**TASK BRIEF**
Without the images, print all the entries below exactly as given.
▬▬▬
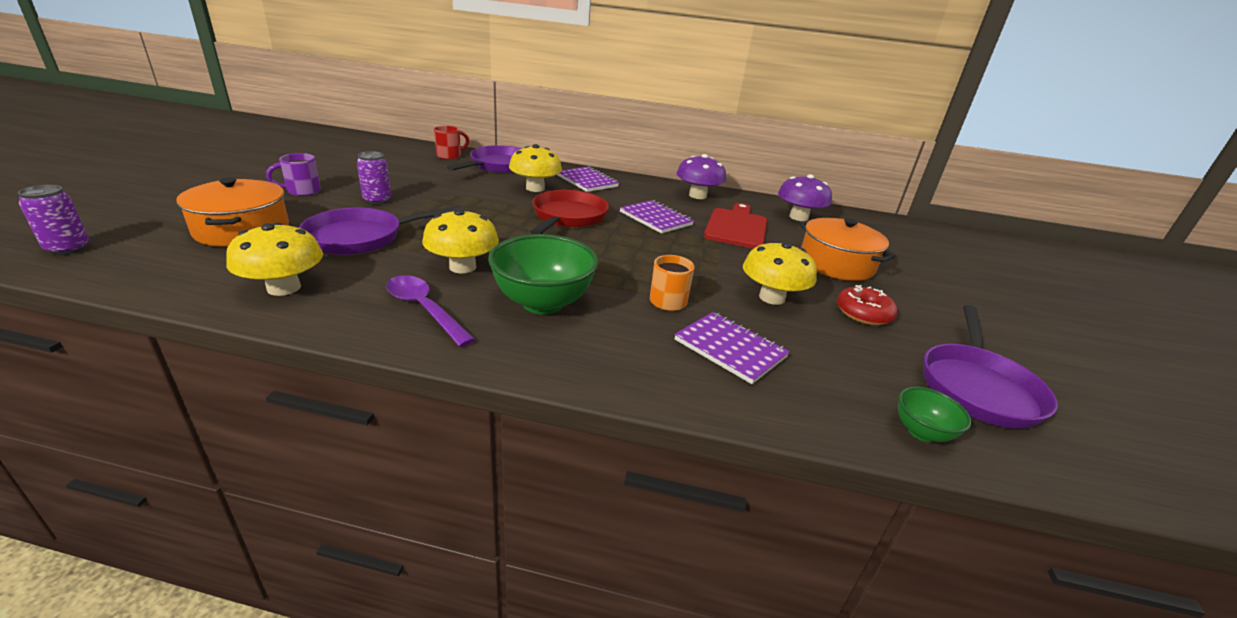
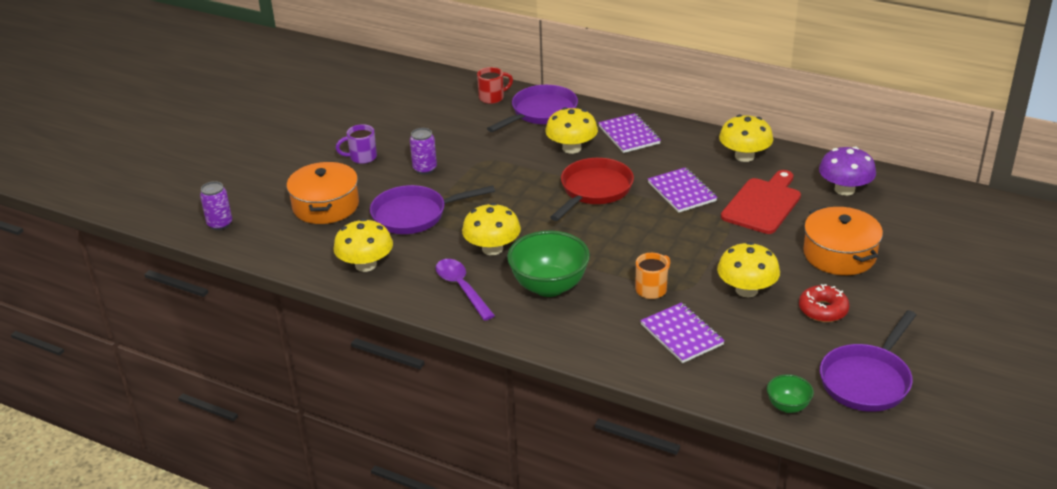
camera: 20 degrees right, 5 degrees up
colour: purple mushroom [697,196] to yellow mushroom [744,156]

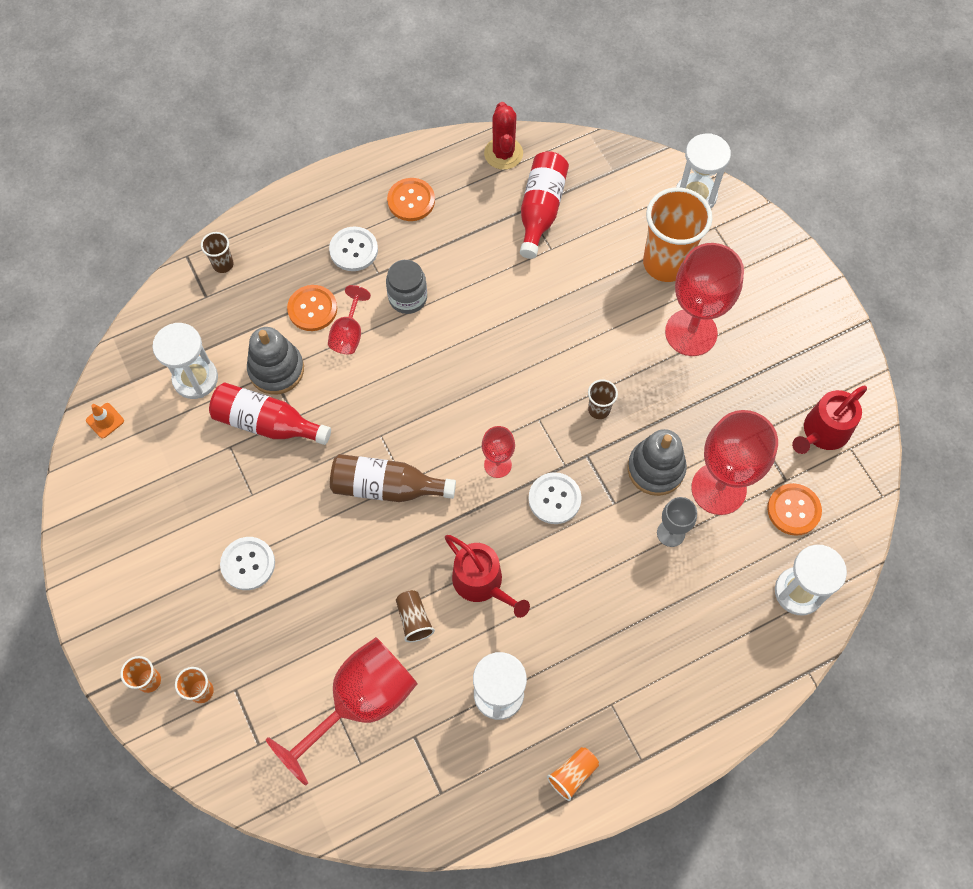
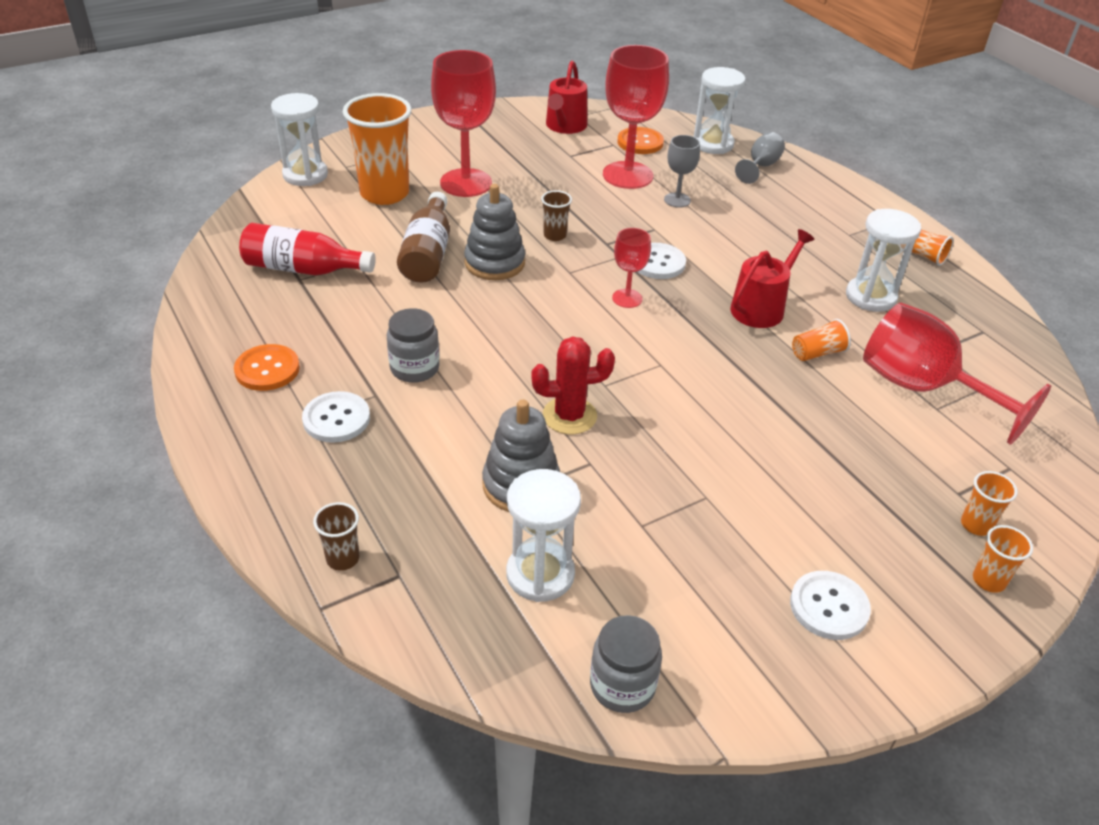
camera: 95 degrees left, 25 degrees down
missing: red bottle [267,423]; orange button [312,309]; red goblet [349,334]
appeared: grey goblet [760,166]
relocated: white button [248,564] to [829,607]; brown bottle [386,487] to [428,253]; red cactus [503,153] to [569,416]; grey stacking toy [655,469] to [494,263]
exchanged: orange traffic cone [105,420] to grey jar [622,685]
colour: brown cup [414,619] to orange cup [817,353]
spun: red watering can [822,432] = [565,126] 60 degrees clockwise

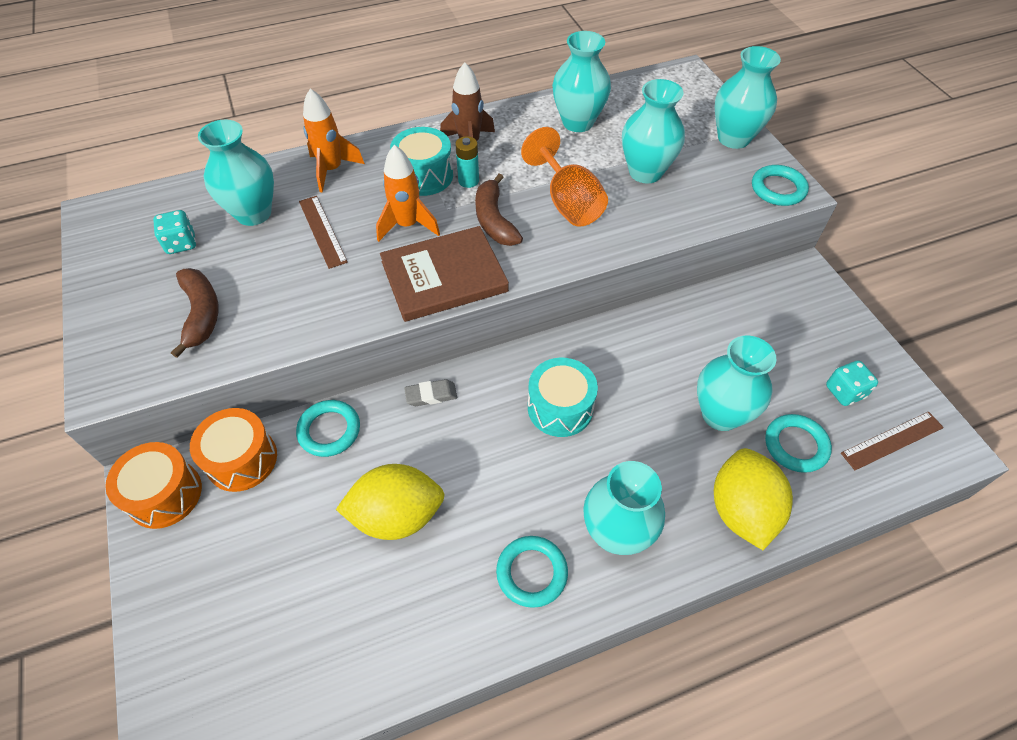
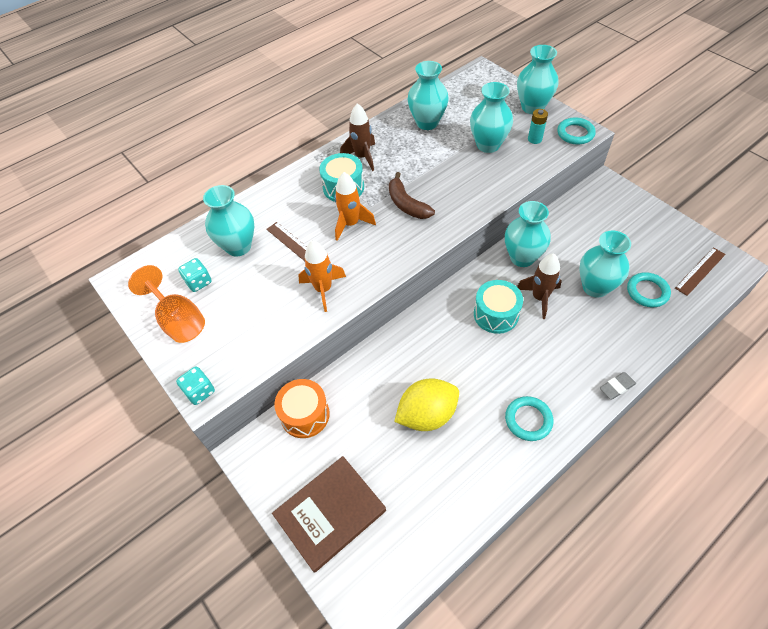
camera: 15 degrees left, 0 degrees up
missing: orange drum [165,494]; brown banana [201,314]; turquoise ring [329,430]; yellow lemon [741,510]
appeared: brown rocket [539,298]
relocated: orange rocket [332,170] to [323,289]; brown book [444,276] to [330,513]; grey eraser [431,395] to [616,387]; turquoise battery [468,181] to [534,139]; orange goblet [568,202] to [178,320]; turquoise vase [616,533] to [522,257]; turquoise dice [844,392] to [200,391]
▬▬▬
**RESPONSE**
camera: 20 degrees right, 5 degrees up
colour: purple mushroom [697,196] to yellow mushroom [744,156]

camera: 95 degrees left, 25 degrees down
missing: red bottle [267,423]; orange button [312,309]; red goblet [349,334]
appeared: grey goblet [760,166]
relocated: white button [248,564] to [829,607]; brown bottle [386,487] to [428,253]; red cactus [503,153] to [569,416]; grey stacking toy [655,469] to [494,263]
exchanged: orange traffic cone [105,420] to grey jar [622,685]
colour: brown cup [414,619] to orange cup [817,353]
spun: red watering can [822,432] = [565,126] 60 degrees clockwise

camera: 15 degrees left, 0 degrees up
missing: orange drum [165,494]; brown banana [201,314]; turquoise ring [329,430]; yellow lemon [741,510]
appeared: brown rocket [539,298]
relocated: orange rocket [332,170] to [323,289]; brown book [444,276] to [330,513]; grey eraser [431,395] to [616,387]; turquoise battery [468,181] to [534,139]; orange goblet [568,202] to [178,320]; turquoise vase [616,533] to [522,257]; turquoise dice [844,392] to [200,391]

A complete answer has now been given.